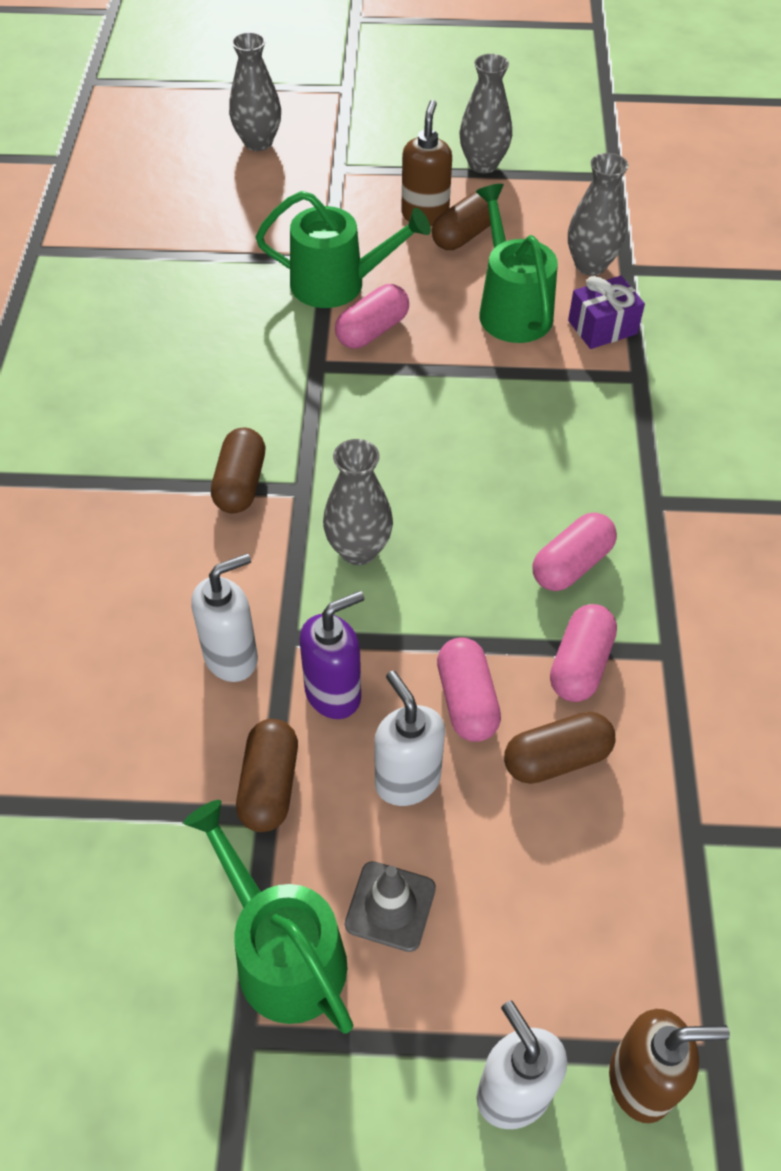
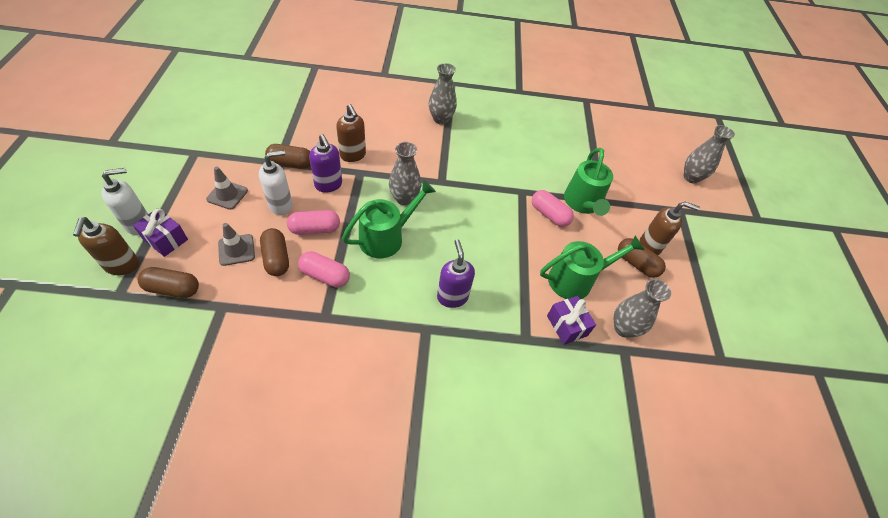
camera: 85 degrees right, 0 degrees up
green watering can [184,800,354,1033] -> green watering can moved to [342,180,436,258]
white soap dispenser [191,553,258,682] -> brown soap dispenser [336,104,366,162]
brown capsule [211,428,265,513] -> brown capsule moved to [138,267,199,298]
grey vase [459,54,512,173] -> grey vase moved to [429,63,457,125]
pink capsule [532,513,617,591] -> none
none -> purple gift [133,208,188,257]
none -> grey traffic cone [218,223,255,266]
none -> purple soap dispenser [437,239,475,308]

### Brief
Return, from the data above, each line in which the string "moved" appears.

### Reply to the task
green watering can [184,800,354,1033] -> green watering can moved to [342,180,436,258]
brown capsule [211,428,265,513] -> brown capsule moved to [138,267,199,298]
grey vase [459,54,512,173] -> grey vase moved to [429,63,457,125]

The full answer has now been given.